--- Activity ---
What you should give back is a precise copy of the lines below from the one containing "none -> green bottle [172,196,249,337]" through the one containing "none -> green pan [626,247,791,333]", with no pictures.

--- Materials provided ---
************

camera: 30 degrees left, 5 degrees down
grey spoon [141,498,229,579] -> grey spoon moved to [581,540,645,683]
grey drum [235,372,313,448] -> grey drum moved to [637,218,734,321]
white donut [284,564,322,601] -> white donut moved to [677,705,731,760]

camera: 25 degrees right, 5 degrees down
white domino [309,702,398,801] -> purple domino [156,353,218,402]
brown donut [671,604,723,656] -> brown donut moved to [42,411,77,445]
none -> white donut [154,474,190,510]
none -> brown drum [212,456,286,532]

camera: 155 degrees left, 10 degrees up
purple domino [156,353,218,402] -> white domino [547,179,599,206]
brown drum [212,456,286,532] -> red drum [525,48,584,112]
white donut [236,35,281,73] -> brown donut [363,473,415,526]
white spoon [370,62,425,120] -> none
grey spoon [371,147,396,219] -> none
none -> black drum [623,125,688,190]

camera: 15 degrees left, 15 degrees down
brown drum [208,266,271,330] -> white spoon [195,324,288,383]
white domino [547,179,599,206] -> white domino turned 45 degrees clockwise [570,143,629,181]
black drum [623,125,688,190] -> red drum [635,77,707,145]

************

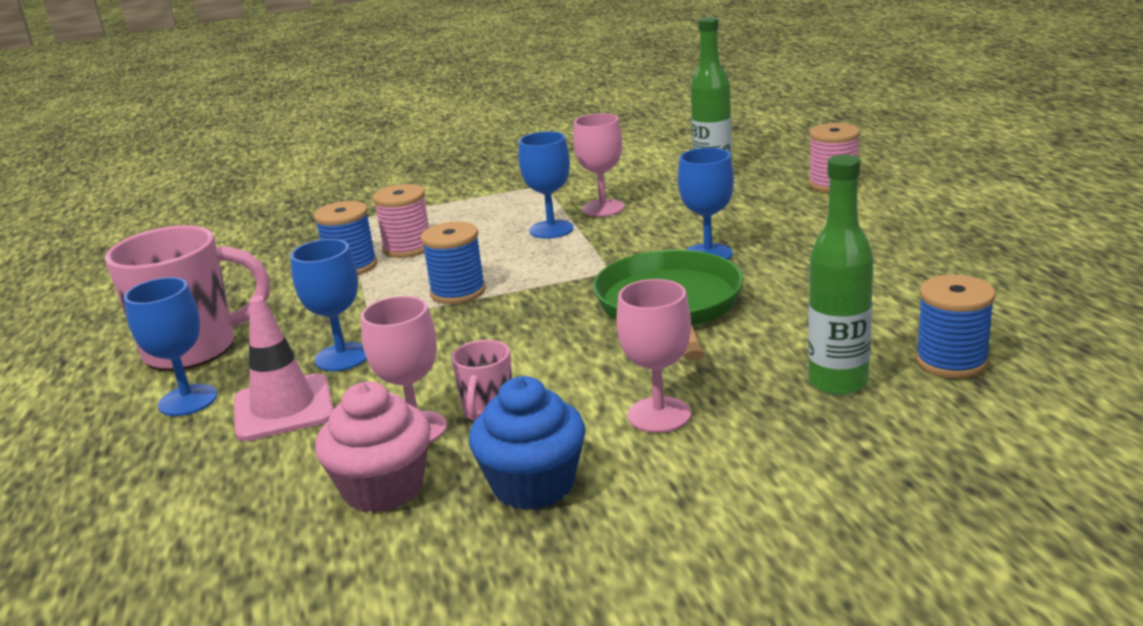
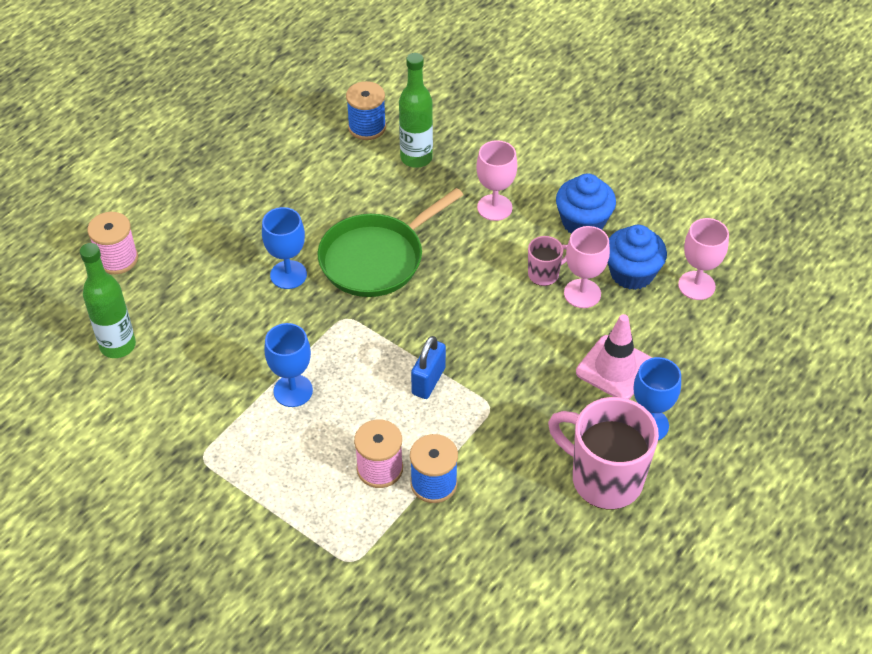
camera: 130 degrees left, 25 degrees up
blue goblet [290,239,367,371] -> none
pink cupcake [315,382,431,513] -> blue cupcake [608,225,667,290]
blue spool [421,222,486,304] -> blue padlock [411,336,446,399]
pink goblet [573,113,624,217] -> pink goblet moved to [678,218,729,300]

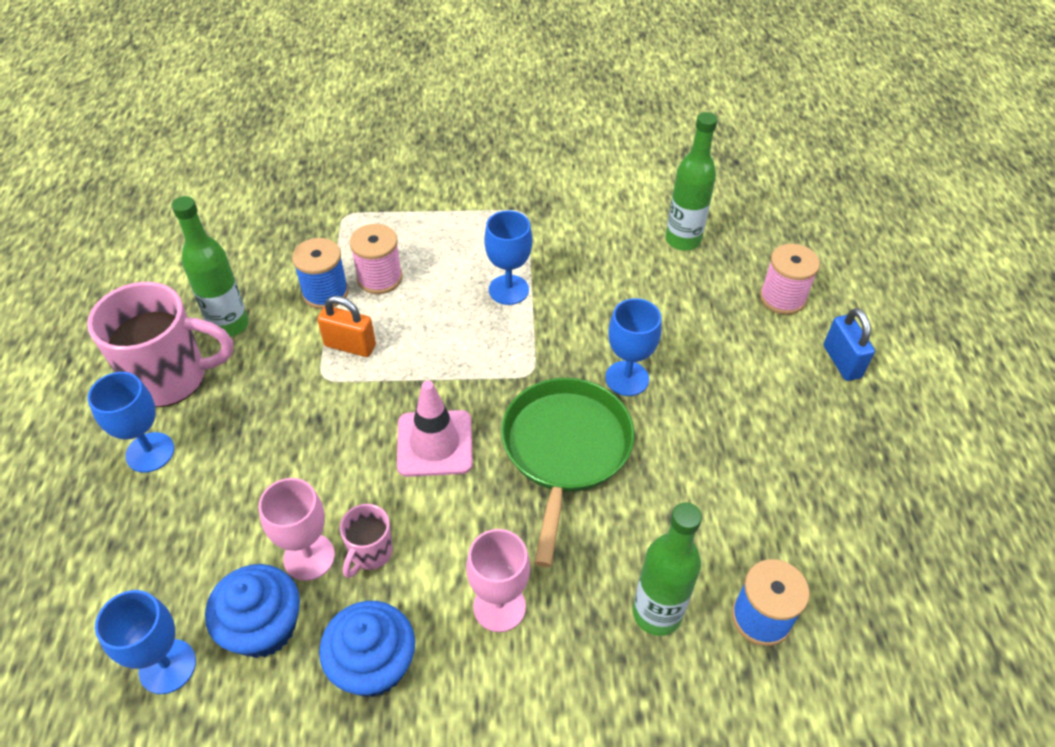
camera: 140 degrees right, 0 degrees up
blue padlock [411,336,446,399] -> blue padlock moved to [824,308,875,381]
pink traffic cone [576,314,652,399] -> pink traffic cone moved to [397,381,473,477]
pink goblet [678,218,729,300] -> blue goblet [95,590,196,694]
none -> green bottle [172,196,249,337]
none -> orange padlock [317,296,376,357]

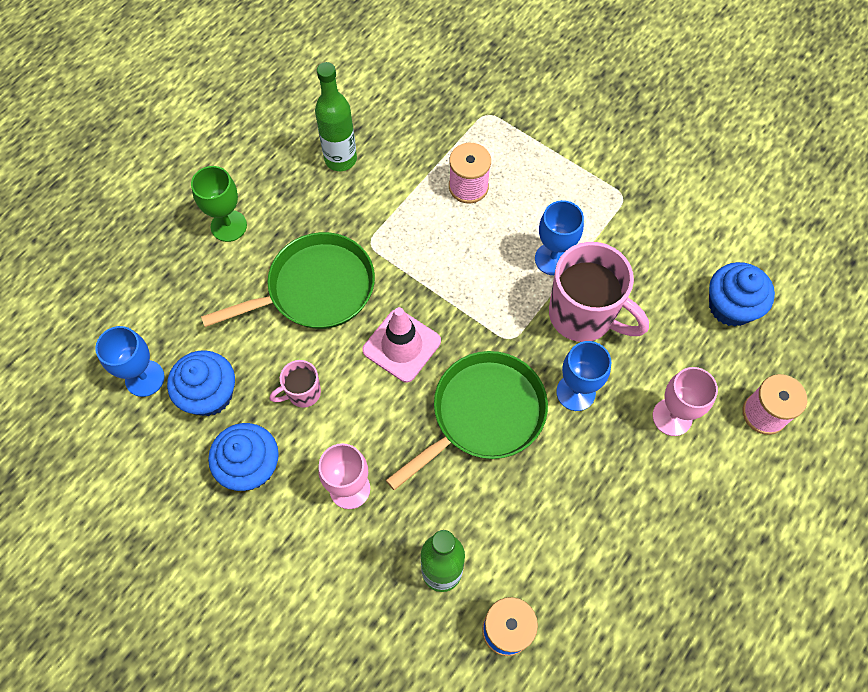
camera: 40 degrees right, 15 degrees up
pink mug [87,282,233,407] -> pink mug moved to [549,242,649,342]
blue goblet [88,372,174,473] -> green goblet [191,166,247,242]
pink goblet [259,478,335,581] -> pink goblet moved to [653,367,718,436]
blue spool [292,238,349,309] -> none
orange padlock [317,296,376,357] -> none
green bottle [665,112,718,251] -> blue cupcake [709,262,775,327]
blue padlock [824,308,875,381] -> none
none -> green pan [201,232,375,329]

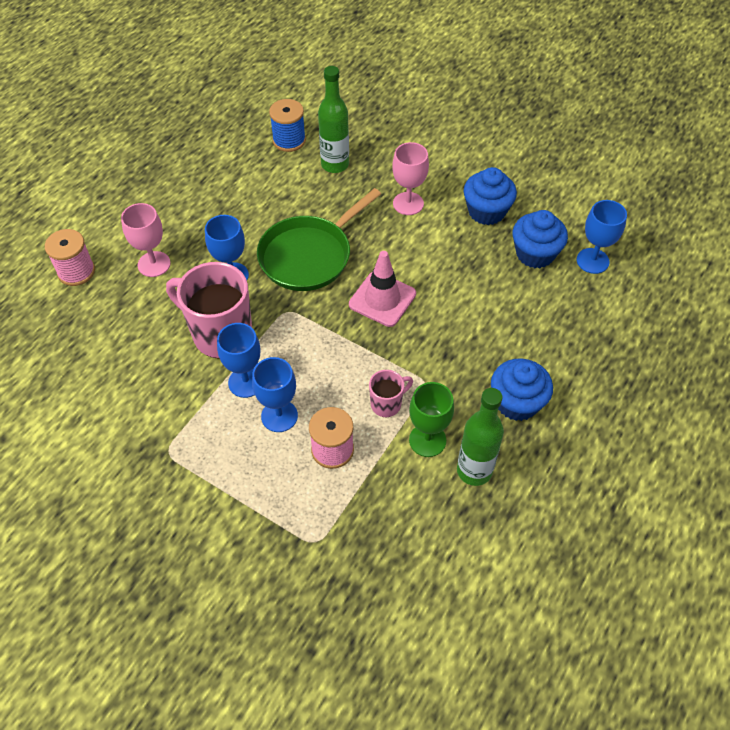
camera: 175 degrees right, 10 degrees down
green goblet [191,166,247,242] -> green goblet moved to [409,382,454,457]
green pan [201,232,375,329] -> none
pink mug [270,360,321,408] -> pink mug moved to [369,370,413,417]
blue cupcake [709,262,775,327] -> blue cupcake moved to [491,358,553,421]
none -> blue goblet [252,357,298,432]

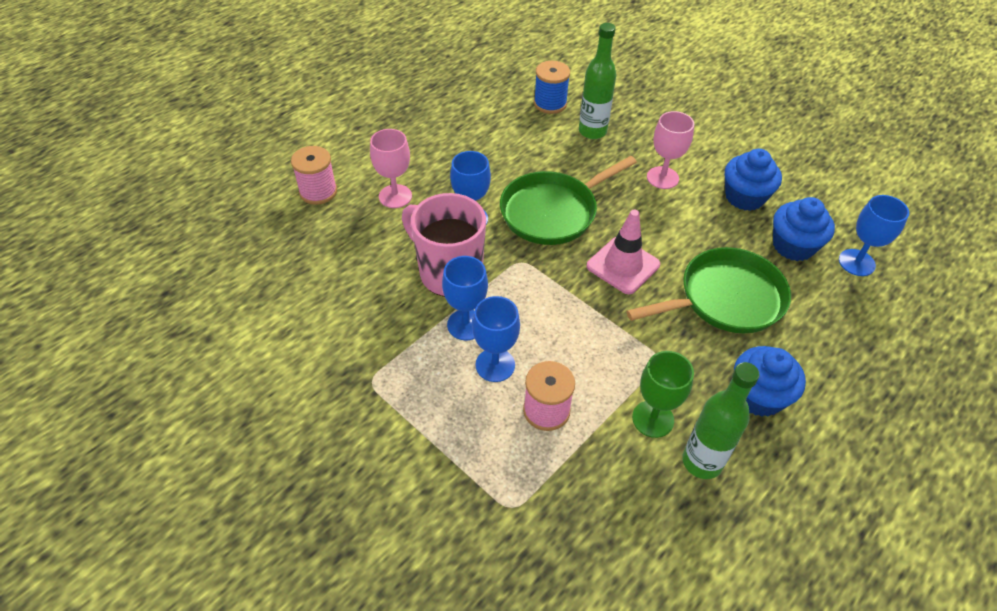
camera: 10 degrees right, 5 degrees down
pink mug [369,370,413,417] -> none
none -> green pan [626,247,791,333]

************

--- Task solution ---
none -> green bottle [172,196,249,337]
none -> orange padlock [317,296,376,357]

camera: 40 degrees right, 15 degrees up
pink mug [87,282,233,407] -> pink mug moved to [549,242,649,342]
blue goblet [88,372,174,473] -> green goblet [191,166,247,242]
pink goblet [259,478,335,581] -> pink goblet moved to [653,367,718,436]
blue spool [292,238,349,309] -> none
orange padlock [317,296,376,357] -> none
green bottle [665,112,718,251] -> blue cupcake [709,262,775,327]
blue padlock [824,308,875,381] -> none
none -> green pan [201,232,375,329]

camera: 175 degrees right, 10 degrees down
green goblet [191,166,247,242] -> green goblet moved to [409,382,454,457]
green pan [201,232,375,329] -> none
pink mug [270,360,321,408] -> pink mug moved to [369,370,413,417]
blue cupcake [709,262,775,327] -> blue cupcake moved to [491,358,553,421]
none -> blue goblet [252,357,298,432]

camera: 10 degrees right, 5 degrees down
pink mug [369,370,413,417] -> none
none -> green pan [626,247,791,333]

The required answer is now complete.